Assignment: Once the pictures are set aside, transcribe each line of the listing exactly.

------------------------------------

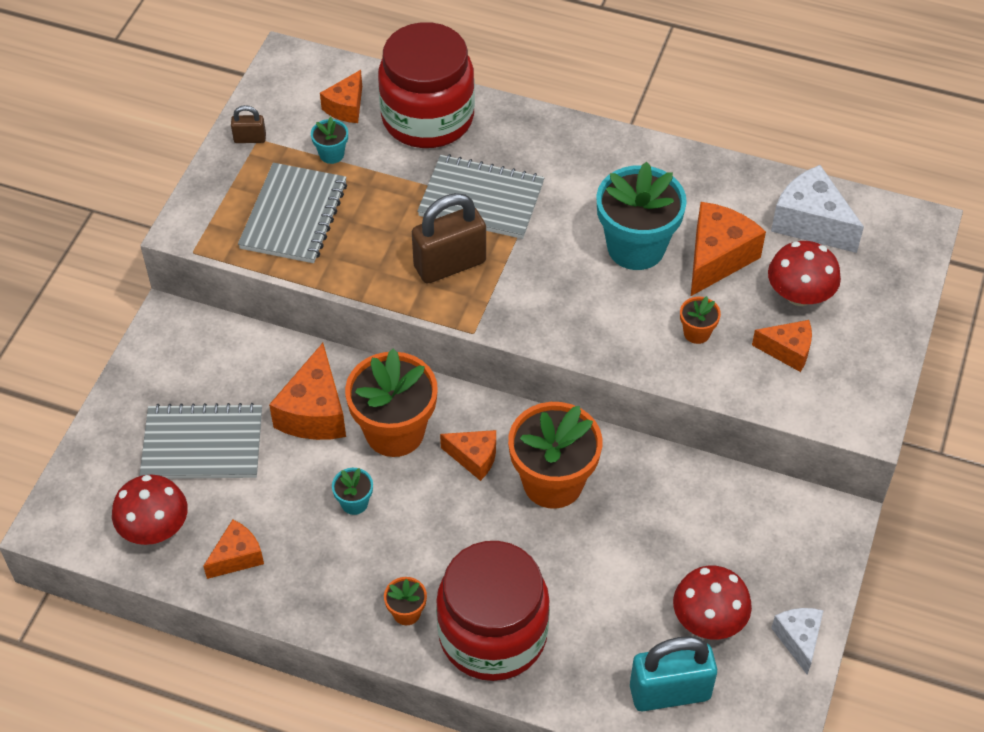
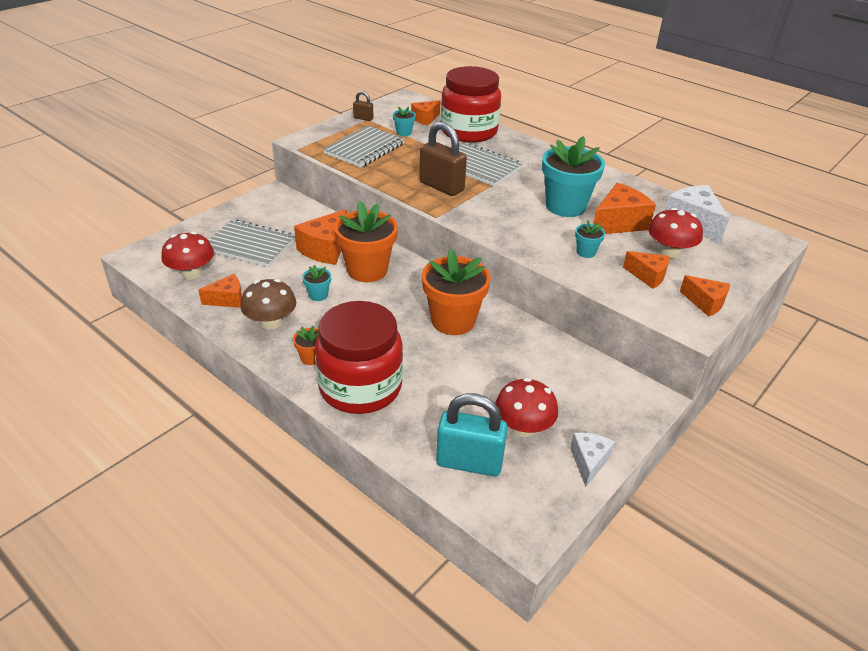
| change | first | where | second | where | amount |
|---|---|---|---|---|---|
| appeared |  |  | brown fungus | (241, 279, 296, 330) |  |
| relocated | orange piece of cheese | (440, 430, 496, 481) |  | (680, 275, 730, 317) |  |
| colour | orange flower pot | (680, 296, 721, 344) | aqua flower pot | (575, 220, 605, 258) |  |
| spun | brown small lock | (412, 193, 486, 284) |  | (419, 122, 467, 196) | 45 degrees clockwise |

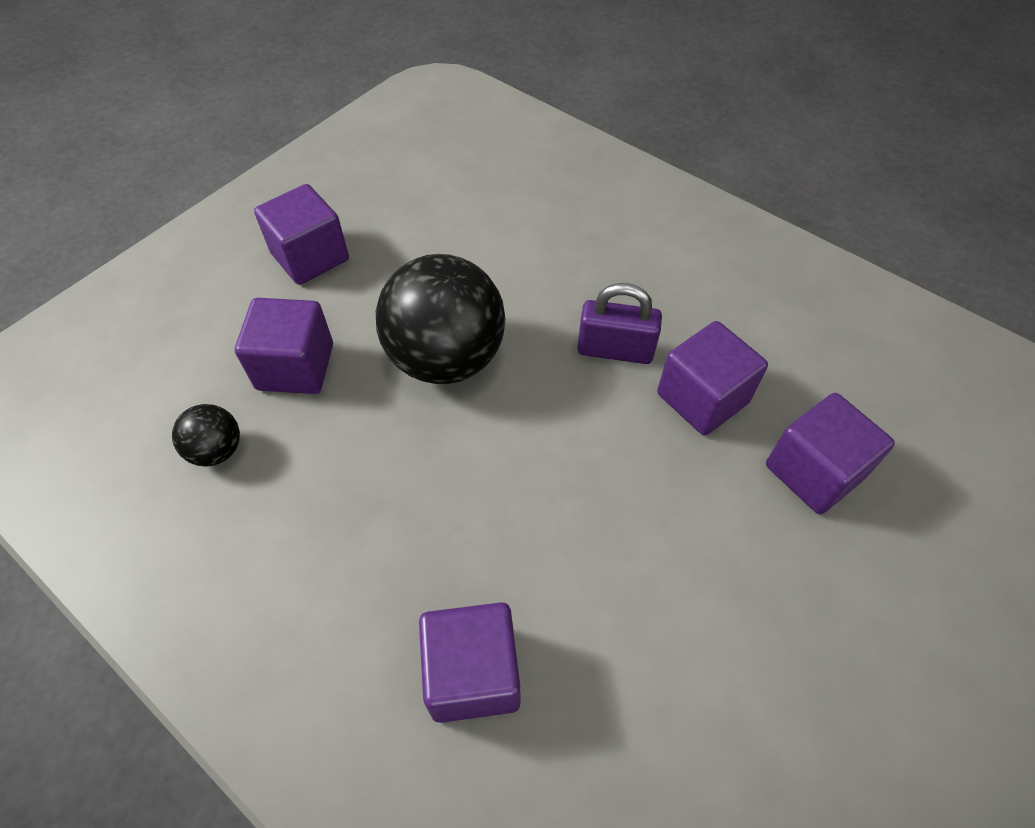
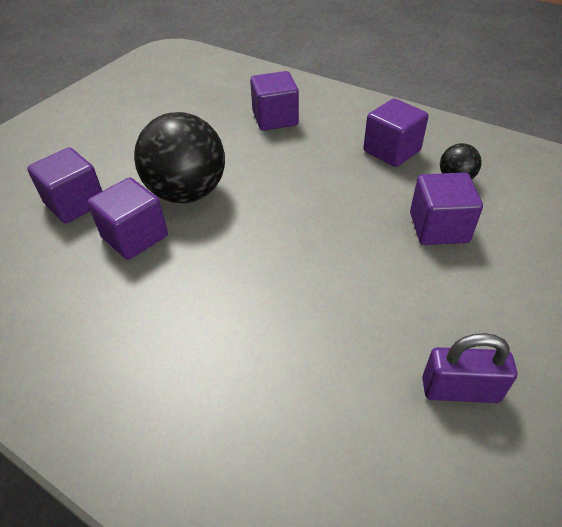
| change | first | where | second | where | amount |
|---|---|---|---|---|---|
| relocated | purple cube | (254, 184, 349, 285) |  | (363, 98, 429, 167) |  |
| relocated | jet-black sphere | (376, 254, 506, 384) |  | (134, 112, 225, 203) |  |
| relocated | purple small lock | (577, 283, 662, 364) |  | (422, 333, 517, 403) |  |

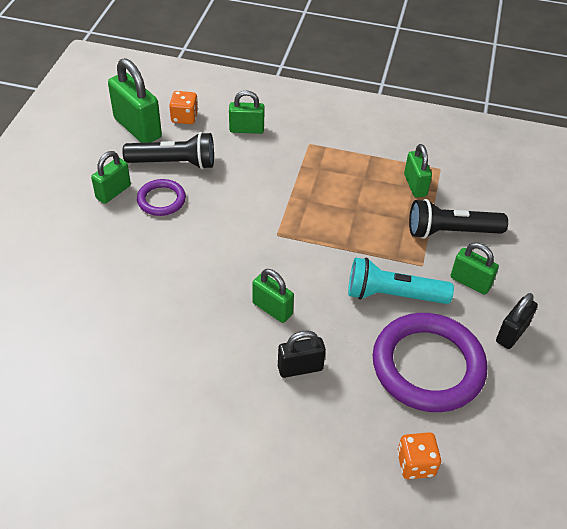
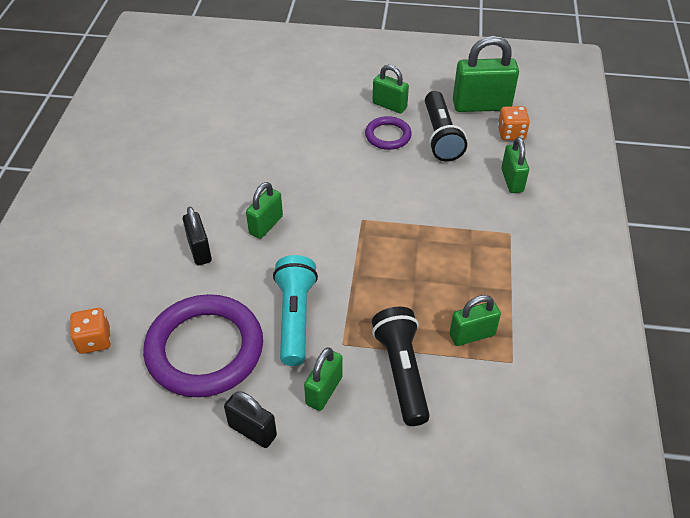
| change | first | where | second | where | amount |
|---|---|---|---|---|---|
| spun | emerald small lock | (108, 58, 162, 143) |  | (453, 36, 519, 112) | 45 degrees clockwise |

------------------------------------

Problem solution:
| change | first | where | second | where | amount |
|---|---|---|---|---|---|
| appeared |  |  | brown fungus | (241, 279, 296, 330) |  |
| relocated | orange piece of cheese | (440, 430, 496, 481) |  | (680, 275, 730, 317) |  |
| colour | orange flower pot | (680, 296, 721, 344) | aqua flower pot | (575, 220, 605, 258) |  |
| spun | brown small lock | (412, 193, 486, 284) |  | (419, 122, 467, 196) | 45 degrees clockwise |

| change | first | where | second | where | amount |
|---|---|---|---|---|---|
| relocated | purple cube | (254, 184, 349, 285) |  | (363, 98, 429, 167) |  |
| relocated | jet-black sphere | (376, 254, 506, 384) |  | (134, 112, 225, 203) |  |
| relocated | purple small lock | (577, 283, 662, 364) |  | (422, 333, 517, 403) |  |

| change | first | where | second | where | amount |
|---|---|---|---|---|---|
| spun | emerald small lock | (108, 58, 162, 143) |  | (453, 36, 519, 112) | 45 degrees clockwise |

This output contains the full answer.